**WHAT TO DO**
The required result is an exact copy of the material from the line with "cyan trapezoid: (18, 123) -> (60, 102), moved" through its final line, both ends included.

**THE INPUT**

---

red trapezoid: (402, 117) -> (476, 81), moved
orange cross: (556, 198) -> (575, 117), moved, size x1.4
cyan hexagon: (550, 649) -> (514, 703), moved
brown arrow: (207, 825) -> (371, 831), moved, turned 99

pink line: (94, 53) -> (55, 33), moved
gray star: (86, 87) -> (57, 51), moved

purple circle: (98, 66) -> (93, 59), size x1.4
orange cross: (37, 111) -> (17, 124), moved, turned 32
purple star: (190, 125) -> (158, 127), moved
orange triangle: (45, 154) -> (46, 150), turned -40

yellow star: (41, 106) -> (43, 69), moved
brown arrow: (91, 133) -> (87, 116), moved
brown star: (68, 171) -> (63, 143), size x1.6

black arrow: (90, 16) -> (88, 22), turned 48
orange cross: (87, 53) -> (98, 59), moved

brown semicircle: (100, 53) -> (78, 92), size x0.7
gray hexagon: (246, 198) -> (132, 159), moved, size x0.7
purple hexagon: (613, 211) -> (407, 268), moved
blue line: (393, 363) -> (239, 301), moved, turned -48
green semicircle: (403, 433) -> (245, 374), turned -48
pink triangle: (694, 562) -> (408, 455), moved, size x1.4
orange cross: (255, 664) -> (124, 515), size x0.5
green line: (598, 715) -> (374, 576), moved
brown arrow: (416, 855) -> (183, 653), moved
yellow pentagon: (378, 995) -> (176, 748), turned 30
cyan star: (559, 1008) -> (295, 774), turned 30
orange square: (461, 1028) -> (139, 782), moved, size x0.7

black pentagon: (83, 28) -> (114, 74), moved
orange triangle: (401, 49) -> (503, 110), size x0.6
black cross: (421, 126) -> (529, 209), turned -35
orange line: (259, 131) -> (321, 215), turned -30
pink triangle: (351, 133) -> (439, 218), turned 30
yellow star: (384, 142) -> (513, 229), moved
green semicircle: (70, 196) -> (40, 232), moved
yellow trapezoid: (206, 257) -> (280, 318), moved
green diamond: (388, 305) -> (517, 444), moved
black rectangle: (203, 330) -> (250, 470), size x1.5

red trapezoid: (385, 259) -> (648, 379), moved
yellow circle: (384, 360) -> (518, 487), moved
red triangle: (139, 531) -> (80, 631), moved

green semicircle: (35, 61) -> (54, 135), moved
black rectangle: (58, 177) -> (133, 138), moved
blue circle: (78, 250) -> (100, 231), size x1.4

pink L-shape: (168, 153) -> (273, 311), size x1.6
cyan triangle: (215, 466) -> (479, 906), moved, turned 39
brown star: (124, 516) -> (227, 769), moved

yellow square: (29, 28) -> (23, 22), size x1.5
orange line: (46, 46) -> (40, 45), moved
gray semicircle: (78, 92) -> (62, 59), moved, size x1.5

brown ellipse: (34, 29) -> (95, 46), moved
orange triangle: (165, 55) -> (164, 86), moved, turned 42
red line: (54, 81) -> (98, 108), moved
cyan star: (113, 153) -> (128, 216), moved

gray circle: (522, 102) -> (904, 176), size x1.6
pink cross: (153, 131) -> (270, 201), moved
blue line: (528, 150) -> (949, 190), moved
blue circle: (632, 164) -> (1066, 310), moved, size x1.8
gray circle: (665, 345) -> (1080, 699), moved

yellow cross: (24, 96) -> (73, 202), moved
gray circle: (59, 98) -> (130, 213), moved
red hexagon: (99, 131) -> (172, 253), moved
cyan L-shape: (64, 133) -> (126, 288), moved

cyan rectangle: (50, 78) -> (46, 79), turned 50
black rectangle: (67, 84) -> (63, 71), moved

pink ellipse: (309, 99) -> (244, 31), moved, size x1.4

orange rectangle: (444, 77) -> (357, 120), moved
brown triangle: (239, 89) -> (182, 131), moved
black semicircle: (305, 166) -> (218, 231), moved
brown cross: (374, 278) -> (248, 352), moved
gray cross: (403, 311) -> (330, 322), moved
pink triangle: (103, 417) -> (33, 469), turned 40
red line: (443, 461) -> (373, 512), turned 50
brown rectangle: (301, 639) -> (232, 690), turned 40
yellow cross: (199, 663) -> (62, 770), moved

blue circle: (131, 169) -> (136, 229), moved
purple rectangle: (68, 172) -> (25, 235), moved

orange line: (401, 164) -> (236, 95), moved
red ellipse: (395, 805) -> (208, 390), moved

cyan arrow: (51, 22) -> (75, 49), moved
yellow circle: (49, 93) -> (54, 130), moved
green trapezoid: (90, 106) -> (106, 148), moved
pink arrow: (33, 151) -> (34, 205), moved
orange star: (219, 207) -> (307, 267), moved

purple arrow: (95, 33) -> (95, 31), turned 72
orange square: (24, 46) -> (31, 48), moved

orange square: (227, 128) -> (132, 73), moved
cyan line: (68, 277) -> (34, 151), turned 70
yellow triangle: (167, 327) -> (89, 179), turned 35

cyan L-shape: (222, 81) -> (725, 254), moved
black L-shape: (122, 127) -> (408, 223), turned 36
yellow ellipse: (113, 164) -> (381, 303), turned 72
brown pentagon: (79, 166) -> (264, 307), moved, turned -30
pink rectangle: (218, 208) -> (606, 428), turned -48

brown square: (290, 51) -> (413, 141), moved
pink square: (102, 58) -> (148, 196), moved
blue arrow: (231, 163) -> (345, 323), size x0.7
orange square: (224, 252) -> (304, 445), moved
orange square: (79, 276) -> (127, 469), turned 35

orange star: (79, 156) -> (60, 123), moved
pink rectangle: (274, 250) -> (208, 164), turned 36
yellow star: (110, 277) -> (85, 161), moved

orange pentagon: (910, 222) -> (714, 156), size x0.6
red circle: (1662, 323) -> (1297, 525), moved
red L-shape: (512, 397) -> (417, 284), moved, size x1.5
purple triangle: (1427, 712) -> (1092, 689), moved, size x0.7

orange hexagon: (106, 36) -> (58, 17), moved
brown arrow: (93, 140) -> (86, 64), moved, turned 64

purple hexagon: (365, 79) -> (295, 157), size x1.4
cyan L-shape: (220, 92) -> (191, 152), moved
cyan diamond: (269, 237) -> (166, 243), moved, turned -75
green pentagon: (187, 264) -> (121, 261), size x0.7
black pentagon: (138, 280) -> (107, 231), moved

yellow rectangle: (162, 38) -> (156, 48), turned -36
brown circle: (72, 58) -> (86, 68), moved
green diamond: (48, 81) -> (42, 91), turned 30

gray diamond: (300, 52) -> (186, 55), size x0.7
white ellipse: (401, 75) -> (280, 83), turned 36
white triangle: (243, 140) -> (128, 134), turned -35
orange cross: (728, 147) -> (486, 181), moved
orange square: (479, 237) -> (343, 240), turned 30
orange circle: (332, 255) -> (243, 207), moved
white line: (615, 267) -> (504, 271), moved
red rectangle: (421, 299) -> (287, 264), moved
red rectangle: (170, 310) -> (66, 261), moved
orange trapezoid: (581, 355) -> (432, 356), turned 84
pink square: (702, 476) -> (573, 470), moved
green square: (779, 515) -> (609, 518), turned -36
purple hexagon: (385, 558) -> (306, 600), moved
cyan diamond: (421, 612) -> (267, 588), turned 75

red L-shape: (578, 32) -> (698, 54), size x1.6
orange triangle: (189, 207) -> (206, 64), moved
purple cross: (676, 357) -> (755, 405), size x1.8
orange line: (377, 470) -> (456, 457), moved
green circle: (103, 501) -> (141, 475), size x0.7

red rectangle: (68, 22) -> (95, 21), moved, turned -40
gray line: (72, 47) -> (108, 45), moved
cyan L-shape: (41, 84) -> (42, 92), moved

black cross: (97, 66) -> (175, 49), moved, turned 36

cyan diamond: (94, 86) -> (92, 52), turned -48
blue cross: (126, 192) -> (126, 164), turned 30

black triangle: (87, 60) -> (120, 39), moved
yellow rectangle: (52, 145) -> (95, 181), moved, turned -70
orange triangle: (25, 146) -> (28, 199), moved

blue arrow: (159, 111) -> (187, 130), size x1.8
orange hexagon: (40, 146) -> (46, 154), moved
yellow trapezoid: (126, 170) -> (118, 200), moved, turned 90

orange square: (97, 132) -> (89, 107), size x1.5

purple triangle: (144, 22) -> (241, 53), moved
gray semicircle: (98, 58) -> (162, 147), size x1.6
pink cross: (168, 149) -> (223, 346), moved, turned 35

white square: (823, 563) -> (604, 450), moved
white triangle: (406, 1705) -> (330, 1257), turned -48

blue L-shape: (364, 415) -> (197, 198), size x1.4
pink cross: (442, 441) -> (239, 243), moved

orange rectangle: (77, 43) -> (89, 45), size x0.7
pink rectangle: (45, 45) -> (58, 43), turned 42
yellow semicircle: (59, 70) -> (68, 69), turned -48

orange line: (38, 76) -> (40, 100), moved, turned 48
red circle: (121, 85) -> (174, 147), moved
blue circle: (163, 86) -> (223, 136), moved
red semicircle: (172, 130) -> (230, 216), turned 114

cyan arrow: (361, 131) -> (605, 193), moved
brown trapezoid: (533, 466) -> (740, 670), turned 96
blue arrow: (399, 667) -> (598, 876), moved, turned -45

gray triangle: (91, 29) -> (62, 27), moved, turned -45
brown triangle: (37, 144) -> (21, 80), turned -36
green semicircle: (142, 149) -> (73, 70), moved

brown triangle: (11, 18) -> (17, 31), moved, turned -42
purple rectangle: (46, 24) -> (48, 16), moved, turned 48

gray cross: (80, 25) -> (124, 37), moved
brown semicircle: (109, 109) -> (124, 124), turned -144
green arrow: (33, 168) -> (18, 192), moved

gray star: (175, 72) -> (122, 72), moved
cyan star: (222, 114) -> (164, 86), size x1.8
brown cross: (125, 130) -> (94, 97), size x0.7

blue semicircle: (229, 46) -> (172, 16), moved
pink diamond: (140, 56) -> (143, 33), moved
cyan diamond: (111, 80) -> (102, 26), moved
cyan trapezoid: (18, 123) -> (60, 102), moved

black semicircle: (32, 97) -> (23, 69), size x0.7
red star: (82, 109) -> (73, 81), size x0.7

---

**SOLUTION TO THIS EXERCISE**
cyan trapezoid: (18, 123) -> (60, 102), moved

black semicircle: (32, 97) -> (23, 69), size x0.7
red star: (82, 109) -> (73, 81), size x0.7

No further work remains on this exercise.